▶ **Stored data**

....................

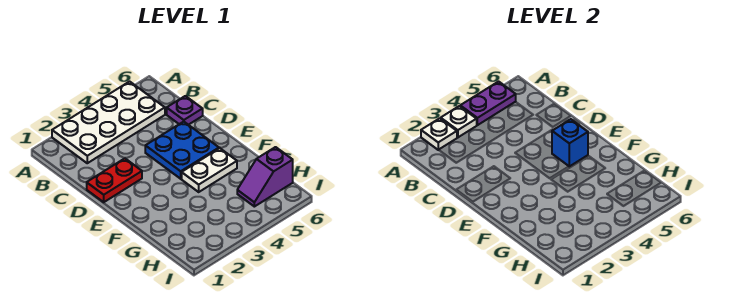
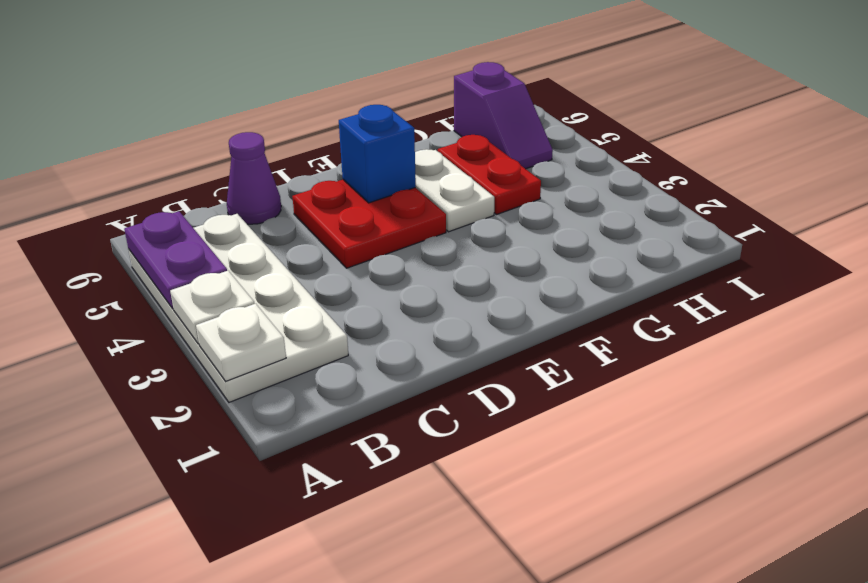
purple plate C6 level 1 -> purple cone C6 level 1
red plate D1:D2 level 1 -> red plate G4:G5 level 1
blue plate D4:E5 level 1 -> red plate D4:E5 level 1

....................

▶ **Exercise directions**
Nothing but the pictures should be left out when the material above is copied.

▶ **Result of the exercise**
purple plate C6 level 1 -> purple cone C6 level 1
red plate D1:D2 level 1 -> red plate G4:G5 level 1
blue plate D4:E5 level 1 -> red plate D4:E5 level 1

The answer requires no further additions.